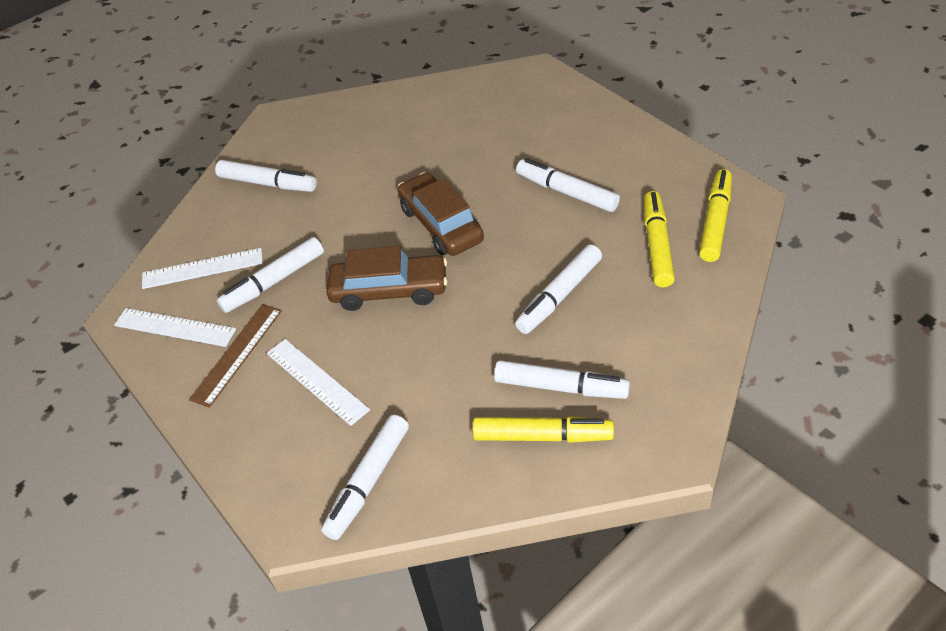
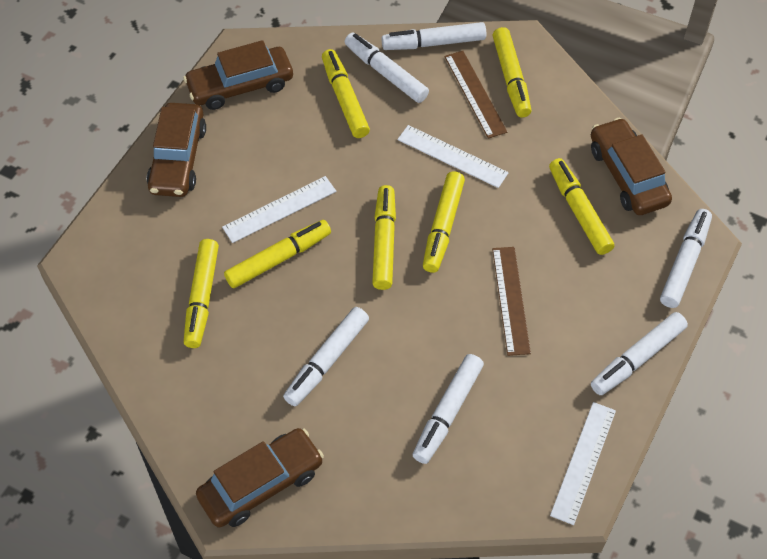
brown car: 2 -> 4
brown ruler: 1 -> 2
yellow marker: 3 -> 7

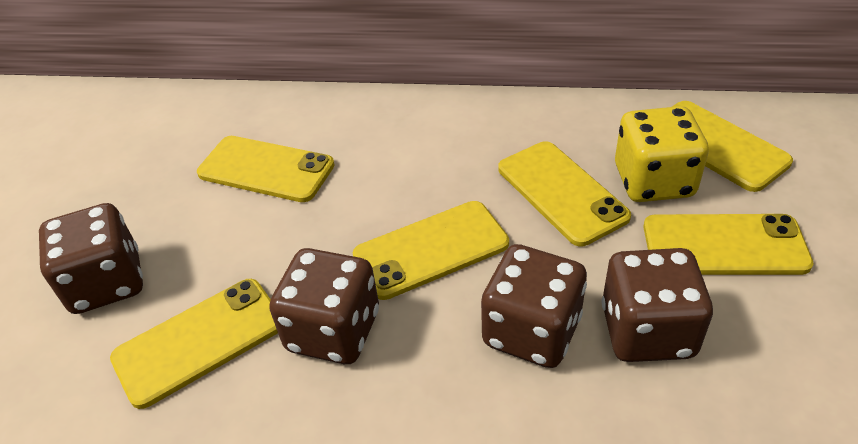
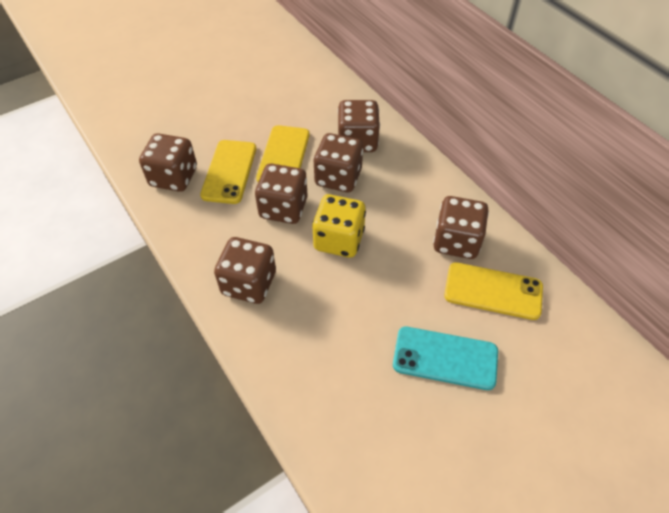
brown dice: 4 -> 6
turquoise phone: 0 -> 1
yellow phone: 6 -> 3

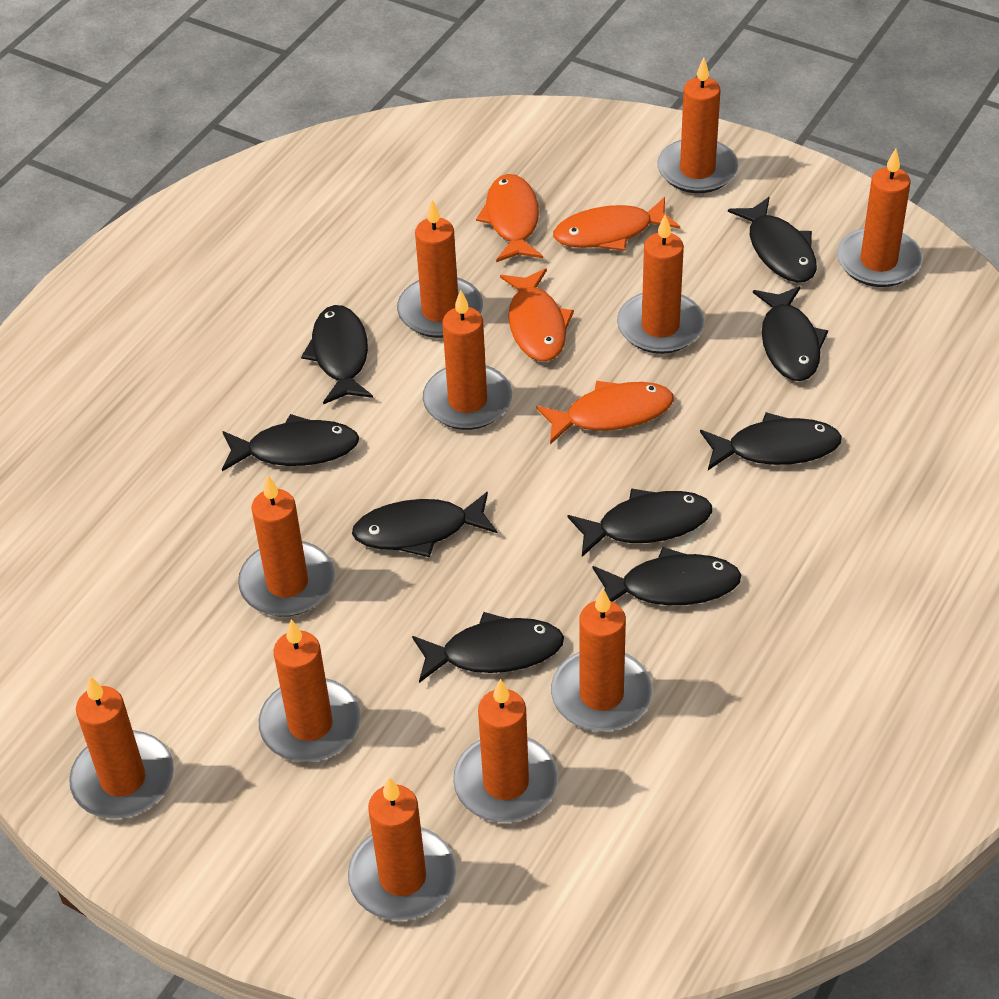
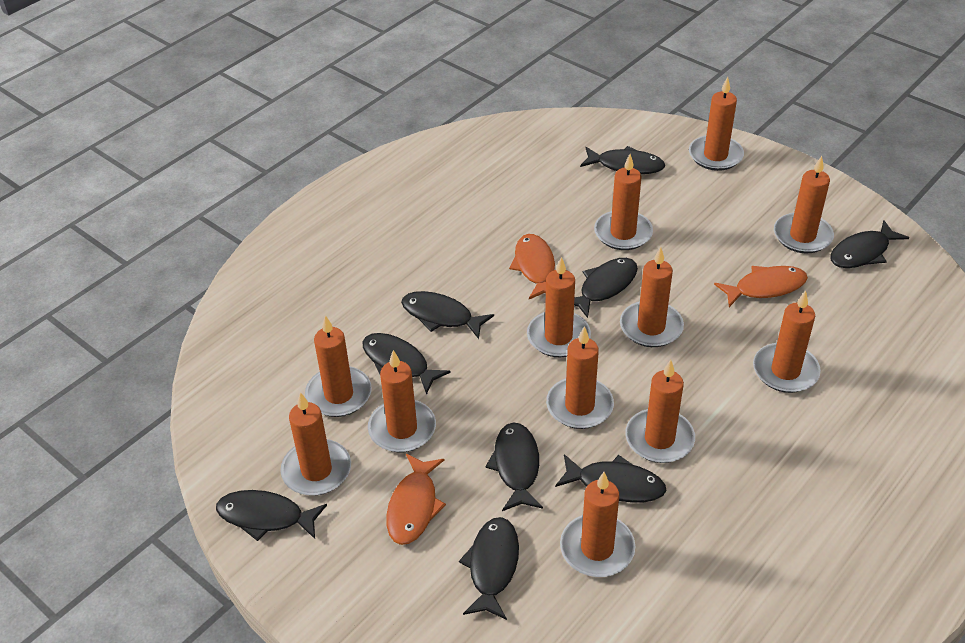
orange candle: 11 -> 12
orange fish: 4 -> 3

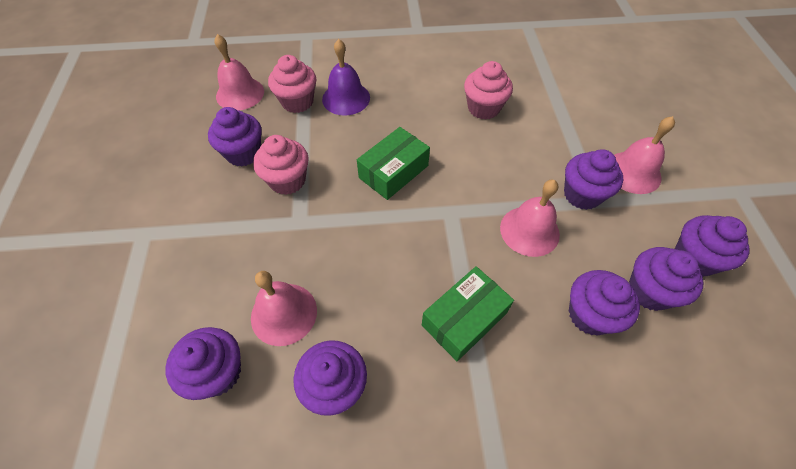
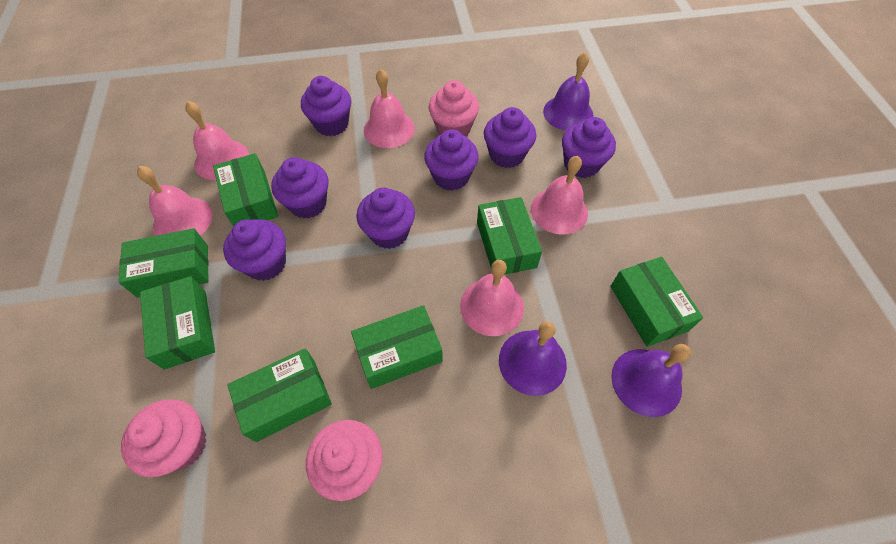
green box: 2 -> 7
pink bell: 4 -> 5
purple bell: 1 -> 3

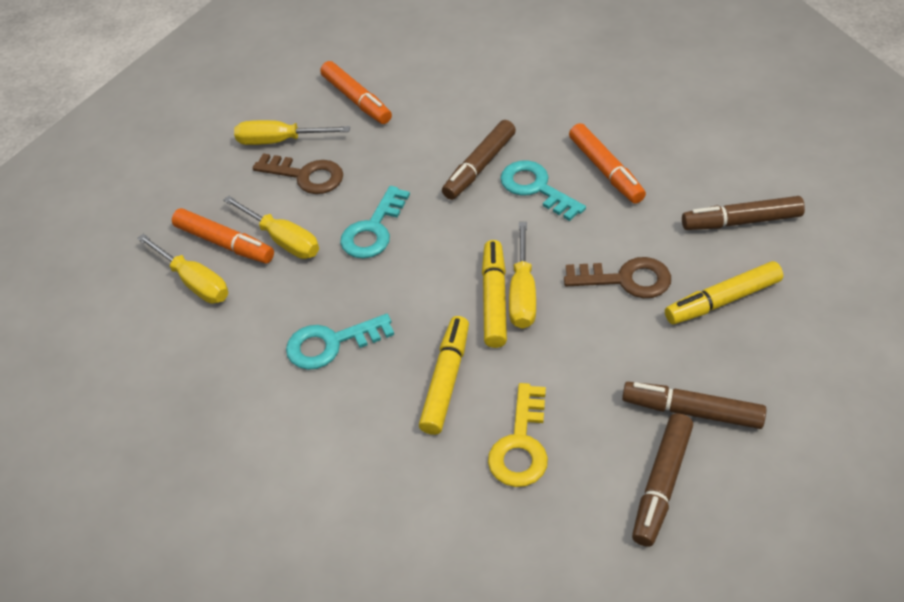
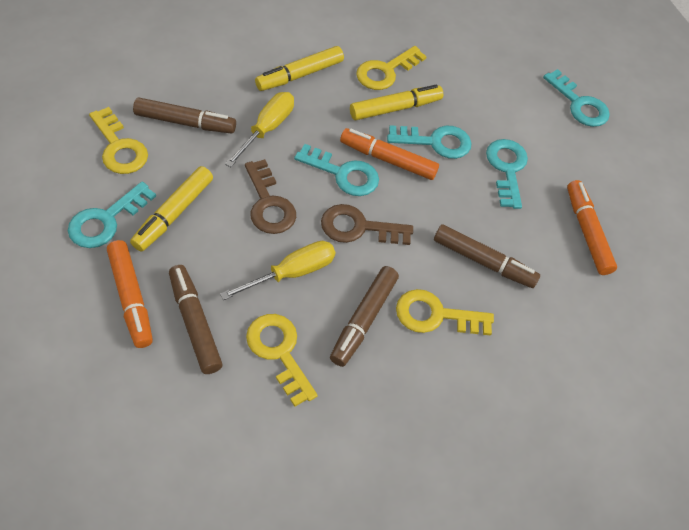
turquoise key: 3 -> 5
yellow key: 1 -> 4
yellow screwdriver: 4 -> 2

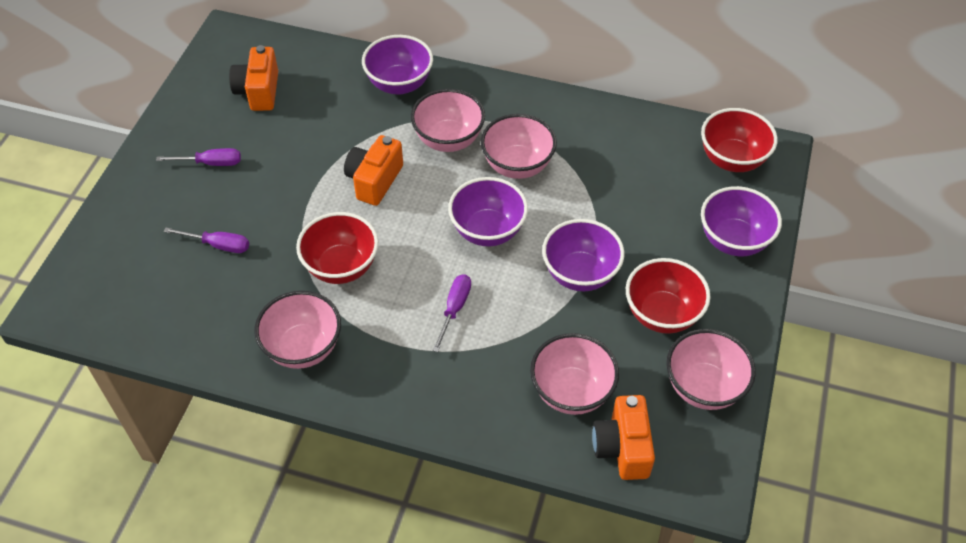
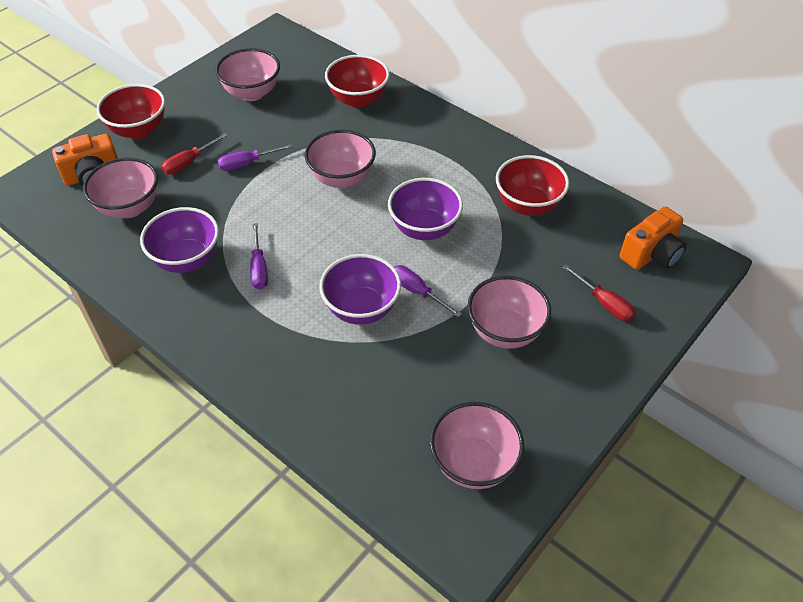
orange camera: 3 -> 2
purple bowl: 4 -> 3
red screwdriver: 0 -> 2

----------------

Take the line with "yellow key: 1 -> 4" and every line after it through the end of the data, and write only them out exactly, leaving out the pictures.

yellow key: 1 -> 4
yellow screwdriver: 4 -> 2

orange camera: 3 -> 2
purple bowl: 4 -> 3
red screwdriver: 0 -> 2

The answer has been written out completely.